Exercise data START

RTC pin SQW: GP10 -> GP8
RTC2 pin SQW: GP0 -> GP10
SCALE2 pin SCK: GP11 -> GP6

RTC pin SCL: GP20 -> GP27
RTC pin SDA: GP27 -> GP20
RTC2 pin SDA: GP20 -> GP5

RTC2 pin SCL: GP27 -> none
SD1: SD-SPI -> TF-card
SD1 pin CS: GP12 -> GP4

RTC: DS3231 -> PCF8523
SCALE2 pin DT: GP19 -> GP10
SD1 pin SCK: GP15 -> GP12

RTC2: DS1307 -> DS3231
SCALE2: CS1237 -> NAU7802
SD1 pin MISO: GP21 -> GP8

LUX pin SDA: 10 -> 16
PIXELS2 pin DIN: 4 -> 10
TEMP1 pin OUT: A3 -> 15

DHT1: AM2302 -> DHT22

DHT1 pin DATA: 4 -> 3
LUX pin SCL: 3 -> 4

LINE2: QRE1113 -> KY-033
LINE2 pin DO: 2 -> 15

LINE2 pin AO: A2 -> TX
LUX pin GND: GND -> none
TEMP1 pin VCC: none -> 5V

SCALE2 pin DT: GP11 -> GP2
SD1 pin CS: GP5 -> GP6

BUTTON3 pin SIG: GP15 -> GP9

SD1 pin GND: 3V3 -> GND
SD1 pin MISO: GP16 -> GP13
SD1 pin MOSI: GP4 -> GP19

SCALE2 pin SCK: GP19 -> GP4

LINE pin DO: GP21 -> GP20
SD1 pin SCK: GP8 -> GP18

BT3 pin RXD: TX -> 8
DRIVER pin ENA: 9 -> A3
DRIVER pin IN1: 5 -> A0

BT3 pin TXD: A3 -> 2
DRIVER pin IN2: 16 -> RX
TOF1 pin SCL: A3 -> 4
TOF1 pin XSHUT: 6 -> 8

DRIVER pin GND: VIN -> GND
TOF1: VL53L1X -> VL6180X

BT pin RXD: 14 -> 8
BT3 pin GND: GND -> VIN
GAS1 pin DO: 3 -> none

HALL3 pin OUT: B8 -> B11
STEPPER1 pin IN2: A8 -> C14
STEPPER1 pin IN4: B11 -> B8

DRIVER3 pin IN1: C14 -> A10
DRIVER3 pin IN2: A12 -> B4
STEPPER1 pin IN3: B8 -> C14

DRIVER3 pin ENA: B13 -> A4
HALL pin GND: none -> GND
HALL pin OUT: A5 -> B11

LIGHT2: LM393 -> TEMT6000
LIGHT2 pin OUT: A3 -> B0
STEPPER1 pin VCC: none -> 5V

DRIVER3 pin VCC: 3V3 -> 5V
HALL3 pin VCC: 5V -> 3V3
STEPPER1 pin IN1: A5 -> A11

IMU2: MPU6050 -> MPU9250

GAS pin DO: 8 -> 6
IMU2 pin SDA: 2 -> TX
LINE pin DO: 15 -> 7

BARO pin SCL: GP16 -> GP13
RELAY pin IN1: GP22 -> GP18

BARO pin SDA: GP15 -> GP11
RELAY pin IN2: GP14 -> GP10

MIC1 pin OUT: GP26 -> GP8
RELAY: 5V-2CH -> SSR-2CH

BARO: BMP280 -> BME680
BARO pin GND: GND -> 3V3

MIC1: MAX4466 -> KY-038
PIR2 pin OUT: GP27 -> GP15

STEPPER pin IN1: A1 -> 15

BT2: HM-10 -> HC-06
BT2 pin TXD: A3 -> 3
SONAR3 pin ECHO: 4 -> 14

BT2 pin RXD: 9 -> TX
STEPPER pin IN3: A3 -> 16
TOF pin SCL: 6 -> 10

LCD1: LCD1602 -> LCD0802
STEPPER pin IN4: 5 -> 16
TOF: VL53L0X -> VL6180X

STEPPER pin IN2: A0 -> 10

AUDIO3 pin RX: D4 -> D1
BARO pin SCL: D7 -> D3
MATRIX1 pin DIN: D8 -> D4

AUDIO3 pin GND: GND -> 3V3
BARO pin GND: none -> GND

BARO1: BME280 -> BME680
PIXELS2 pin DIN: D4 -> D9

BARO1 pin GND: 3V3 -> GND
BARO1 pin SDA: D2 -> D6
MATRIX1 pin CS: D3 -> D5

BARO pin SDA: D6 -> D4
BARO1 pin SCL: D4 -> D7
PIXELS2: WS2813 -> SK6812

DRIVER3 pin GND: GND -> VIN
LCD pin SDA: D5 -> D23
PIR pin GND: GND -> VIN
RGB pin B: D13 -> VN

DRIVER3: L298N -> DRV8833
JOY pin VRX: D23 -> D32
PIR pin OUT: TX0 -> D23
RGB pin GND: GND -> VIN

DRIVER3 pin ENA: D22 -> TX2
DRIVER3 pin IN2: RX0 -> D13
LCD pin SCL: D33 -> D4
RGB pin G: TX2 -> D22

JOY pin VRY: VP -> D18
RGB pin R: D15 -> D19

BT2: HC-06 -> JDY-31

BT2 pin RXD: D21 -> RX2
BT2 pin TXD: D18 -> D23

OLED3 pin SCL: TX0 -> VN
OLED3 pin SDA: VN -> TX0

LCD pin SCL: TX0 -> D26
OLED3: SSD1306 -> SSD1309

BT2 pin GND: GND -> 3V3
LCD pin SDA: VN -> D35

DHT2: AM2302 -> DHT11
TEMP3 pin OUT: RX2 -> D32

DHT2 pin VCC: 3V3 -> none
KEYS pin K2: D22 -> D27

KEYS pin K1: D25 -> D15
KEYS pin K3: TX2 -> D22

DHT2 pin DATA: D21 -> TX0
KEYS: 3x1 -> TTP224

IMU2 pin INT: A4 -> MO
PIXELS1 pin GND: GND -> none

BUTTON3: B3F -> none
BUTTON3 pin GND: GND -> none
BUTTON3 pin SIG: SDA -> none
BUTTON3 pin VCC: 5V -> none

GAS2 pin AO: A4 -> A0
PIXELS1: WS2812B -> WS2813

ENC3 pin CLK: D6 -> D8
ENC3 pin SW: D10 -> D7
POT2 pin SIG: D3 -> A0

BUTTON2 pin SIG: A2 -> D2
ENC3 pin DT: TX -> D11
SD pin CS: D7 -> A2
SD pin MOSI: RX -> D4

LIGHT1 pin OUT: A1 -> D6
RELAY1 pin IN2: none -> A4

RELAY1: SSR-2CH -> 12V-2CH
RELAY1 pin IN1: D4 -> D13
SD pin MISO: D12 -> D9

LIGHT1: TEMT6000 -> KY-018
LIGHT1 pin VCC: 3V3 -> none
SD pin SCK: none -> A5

Exercise data END

§ **Your instructions**
A word-for-word copy of the entries, from the first line through the line containing "BT3 pin TXD: A3 -> 2", is the whole answer.

§ **Task output**
RTC pin SQW: GP10 -> GP8
RTC2 pin SQW: GP0 -> GP10
SCALE2 pin SCK: GP11 -> GP6

RTC pin SCL: GP20 -> GP27
RTC pin SDA: GP27 -> GP20
RTC2 pin SDA: GP20 -> GP5

RTC2 pin SCL: GP27 -> none
SD1: SD-SPI -> TF-card
SD1 pin CS: GP12 -> GP4

RTC: DS3231 -> PCF8523
SCALE2 pin DT: GP19 -> GP10
SD1 pin SCK: GP15 -> GP12

RTC2: DS1307 -> DS3231
SCALE2: CS1237 -> NAU7802
SD1 pin MISO: GP21 -> GP8

LUX pin SDA: 10 -> 16
PIXELS2 pin DIN: 4 -> 10
TEMP1 pin OUT: A3 -> 15

DHT1: AM2302 -> DHT22

DHT1 pin DATA: 4 -> 3
LUX pin SCL: 3 -> 4

LINE2: QRE1113 -> KY-033
LINE2 pin DO: 2 -> 15

LINE2 pin AO: A2 -> TX
LUX pin GND: GND -> none
TEMP1 pin VCC: none -> 5V

SCALE2 pin DT: GP11 -> GP2
SD1 pin CS: GP5 -> GP6

BUTTON3 pin SIG: GP15 -> GP9

SD1 pin GND: 3V3 -> GND
SD1 pin MISO: GP16 -> GP13
SD1 pin MOSI: GP4 -> GP19

SCALE2 pin SCK: GP19 -> GP4

LINE pin DO: GP21 -> GP20
SD1 pin SCK: GP8 -> GP18

BT3 pin RXD: TX -> 8
DRIVER pin ENA: 9 -> A3
DRIVER pin IN1: 5 -> A0

BT3 pin TXD: A3 -> 2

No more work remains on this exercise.